:: Extracted data

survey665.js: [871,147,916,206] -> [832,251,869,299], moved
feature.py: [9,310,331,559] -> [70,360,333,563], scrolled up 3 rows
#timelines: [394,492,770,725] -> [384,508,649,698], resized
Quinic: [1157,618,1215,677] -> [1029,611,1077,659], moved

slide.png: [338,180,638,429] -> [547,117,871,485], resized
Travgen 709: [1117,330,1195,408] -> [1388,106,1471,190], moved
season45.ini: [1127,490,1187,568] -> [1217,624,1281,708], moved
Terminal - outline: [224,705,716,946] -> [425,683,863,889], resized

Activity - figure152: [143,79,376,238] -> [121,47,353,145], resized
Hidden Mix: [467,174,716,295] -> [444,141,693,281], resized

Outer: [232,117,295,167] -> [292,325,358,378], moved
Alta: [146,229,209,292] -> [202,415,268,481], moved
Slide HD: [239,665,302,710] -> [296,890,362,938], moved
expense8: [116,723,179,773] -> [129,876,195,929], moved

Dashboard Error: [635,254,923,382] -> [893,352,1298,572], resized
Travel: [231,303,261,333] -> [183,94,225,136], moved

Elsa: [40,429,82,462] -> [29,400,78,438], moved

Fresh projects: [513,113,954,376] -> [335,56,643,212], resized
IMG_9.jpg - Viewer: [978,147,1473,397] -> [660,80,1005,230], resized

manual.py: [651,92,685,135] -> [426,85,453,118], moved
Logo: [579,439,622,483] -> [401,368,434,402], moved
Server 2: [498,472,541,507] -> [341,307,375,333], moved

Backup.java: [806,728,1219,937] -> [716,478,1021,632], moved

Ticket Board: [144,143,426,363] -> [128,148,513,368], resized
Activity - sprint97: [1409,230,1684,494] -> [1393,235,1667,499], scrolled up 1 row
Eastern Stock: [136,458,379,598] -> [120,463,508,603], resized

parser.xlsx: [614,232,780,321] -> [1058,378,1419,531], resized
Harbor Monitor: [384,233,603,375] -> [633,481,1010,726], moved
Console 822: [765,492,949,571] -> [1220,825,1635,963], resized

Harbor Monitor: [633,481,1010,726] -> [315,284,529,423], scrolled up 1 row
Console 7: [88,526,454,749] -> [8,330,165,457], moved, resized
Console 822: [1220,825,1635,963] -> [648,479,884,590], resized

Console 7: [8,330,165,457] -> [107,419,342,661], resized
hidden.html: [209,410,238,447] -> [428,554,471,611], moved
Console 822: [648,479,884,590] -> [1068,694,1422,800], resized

::::

→ **Task objective**: Give again, unchanged, the lines running from the top of the material above through the line that has "Quinic: [1157,618,1215,677] ->", and nothing more.

→ **Exercise answer**:
survey665.js: [871,147,916,206] -> [832,251,869,299], moved
feature.py: [9,310,331,559] -> [70,360,333,563], scrolled up 3 rows
#timelines: [394,492,770,725] -> [384,508,649,698], resized
Quinic: [1157,618,1215,677] -> [1029,611,1077,659], moved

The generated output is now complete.